→ **Problem to solve**
Give again, word for word, each line below starting at the one that contains "camera: 95 degrees left, 20 degrees down" and ending at the one that contains "(545, 538) = (813, 161): pink".

→ **Supplied information**

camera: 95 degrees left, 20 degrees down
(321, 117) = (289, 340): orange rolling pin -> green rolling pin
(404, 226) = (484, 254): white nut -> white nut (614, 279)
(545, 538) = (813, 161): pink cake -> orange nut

==

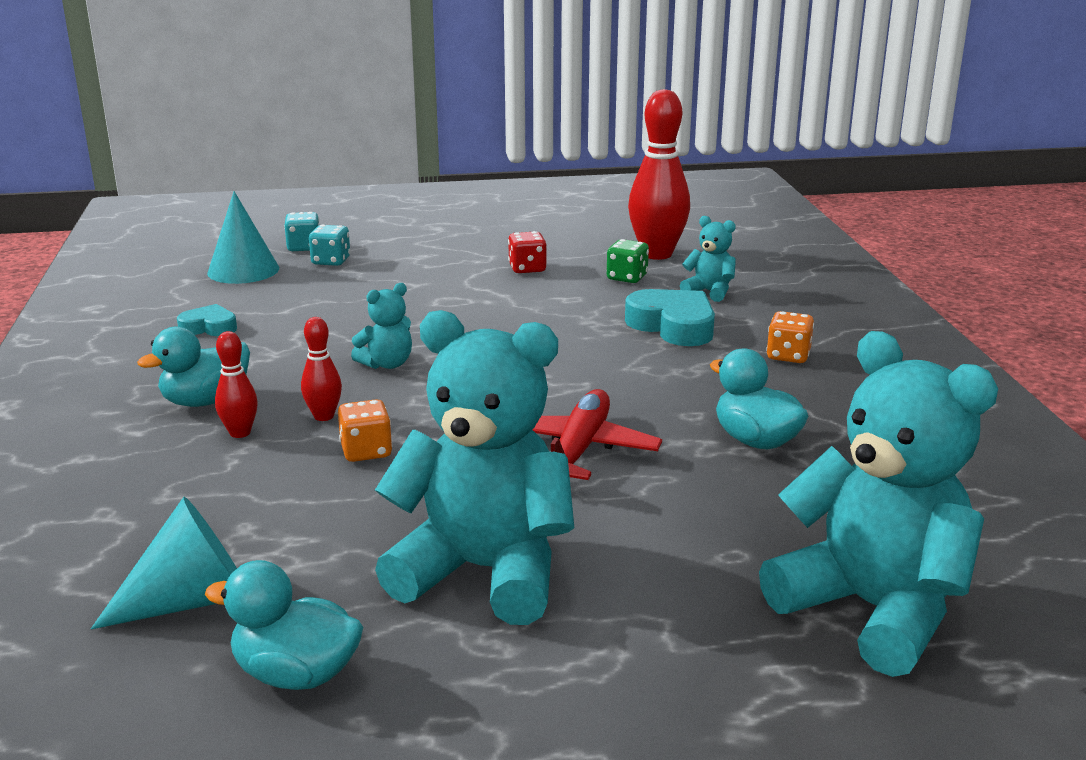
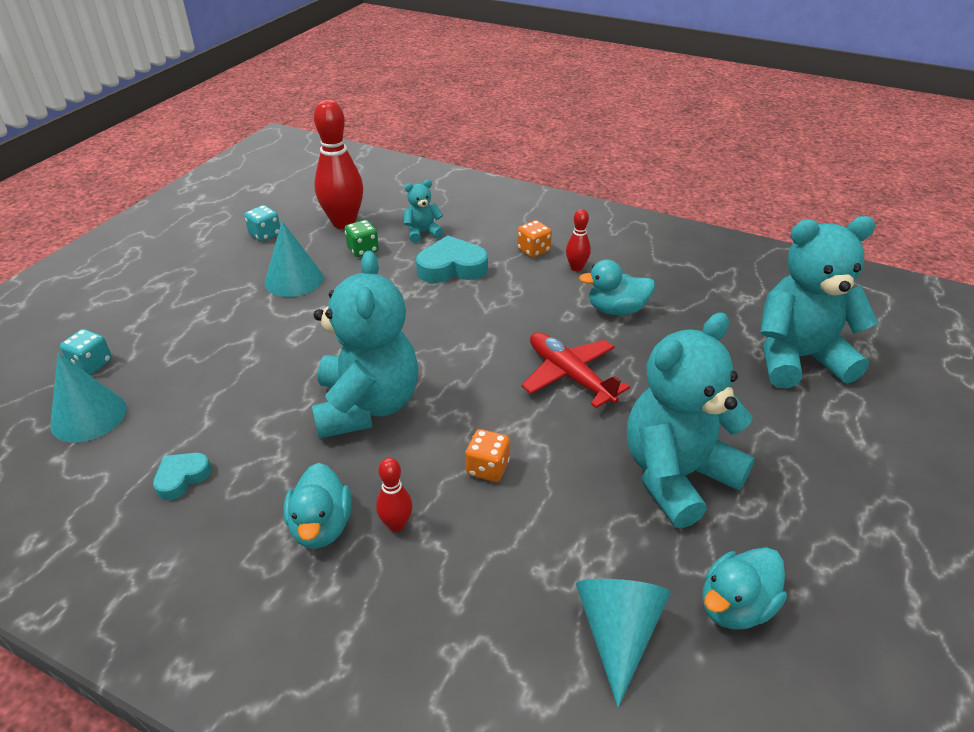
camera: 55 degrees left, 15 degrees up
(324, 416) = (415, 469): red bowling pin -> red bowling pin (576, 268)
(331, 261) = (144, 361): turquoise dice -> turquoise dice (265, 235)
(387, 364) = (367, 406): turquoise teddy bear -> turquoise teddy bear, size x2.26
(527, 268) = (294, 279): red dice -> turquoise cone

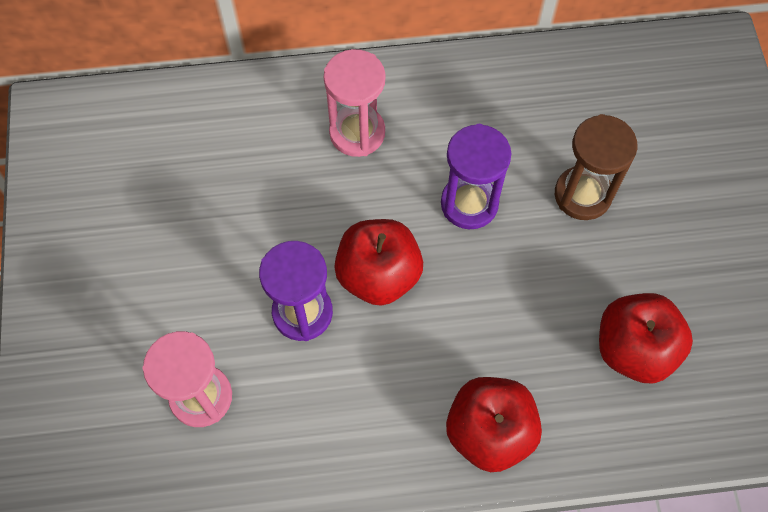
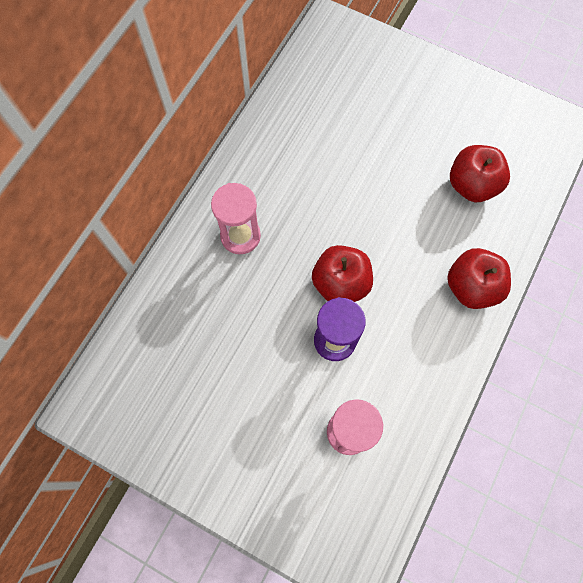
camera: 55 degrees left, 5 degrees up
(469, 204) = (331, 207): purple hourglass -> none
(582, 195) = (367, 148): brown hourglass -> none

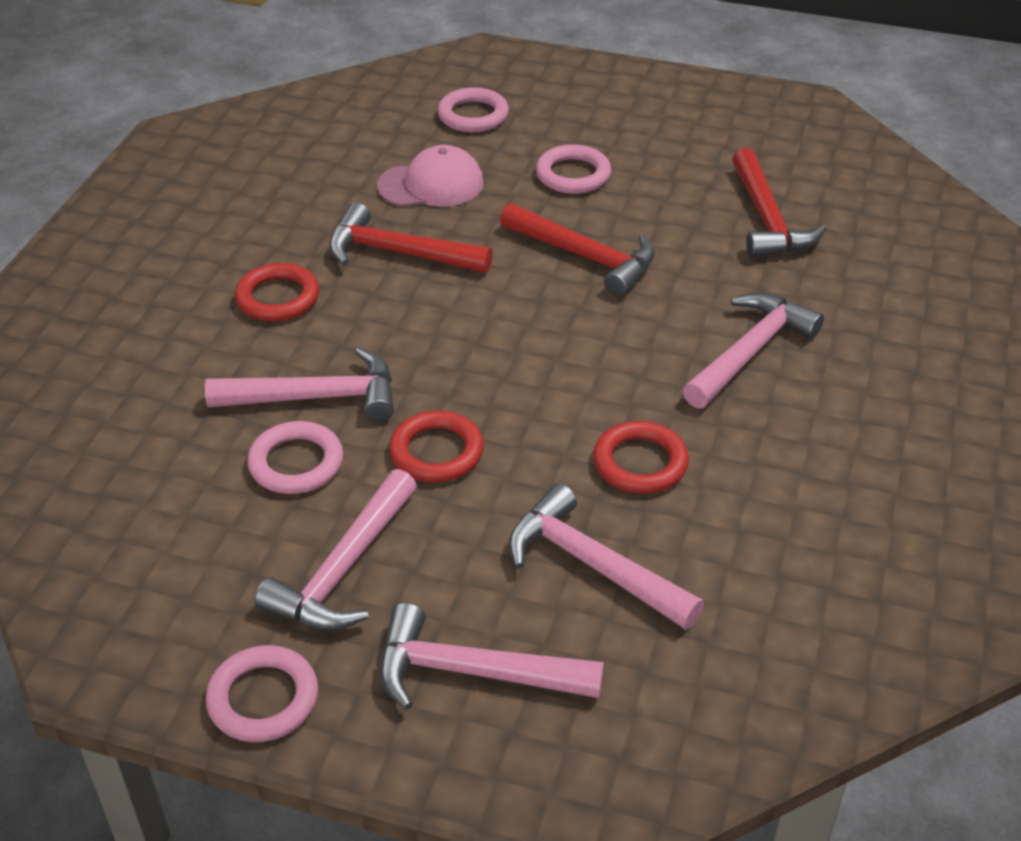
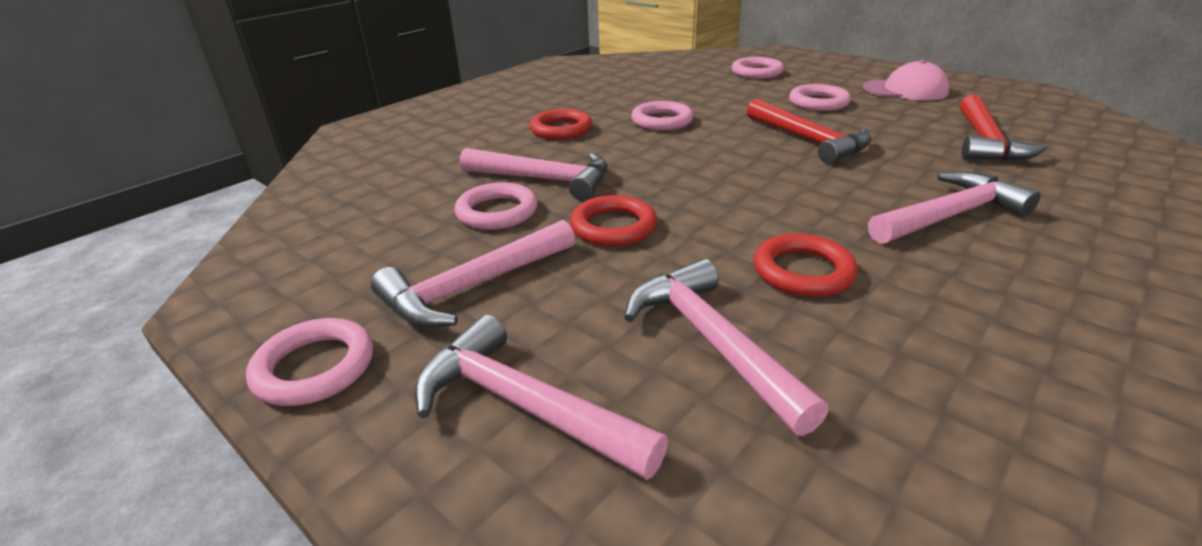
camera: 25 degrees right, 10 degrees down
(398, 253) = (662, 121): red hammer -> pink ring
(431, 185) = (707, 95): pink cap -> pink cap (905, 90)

---

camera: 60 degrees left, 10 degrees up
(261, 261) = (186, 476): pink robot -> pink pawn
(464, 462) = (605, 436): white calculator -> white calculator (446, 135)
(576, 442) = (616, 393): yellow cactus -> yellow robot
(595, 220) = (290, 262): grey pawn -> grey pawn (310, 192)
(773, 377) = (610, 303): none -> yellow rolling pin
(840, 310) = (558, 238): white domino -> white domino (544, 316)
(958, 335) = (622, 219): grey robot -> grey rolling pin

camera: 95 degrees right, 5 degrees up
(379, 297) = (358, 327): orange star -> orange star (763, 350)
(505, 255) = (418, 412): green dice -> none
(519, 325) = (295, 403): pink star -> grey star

→ **Result**
camera: 95 degrees left, 20 degrees down
(321, 117) = (289, 340): orange rolling pin -> green rolling pin
(404, 226) = (484, 254): white nut -> white nut (614, 279)
(545, 538) = (813, 161): pink cake -> orange nut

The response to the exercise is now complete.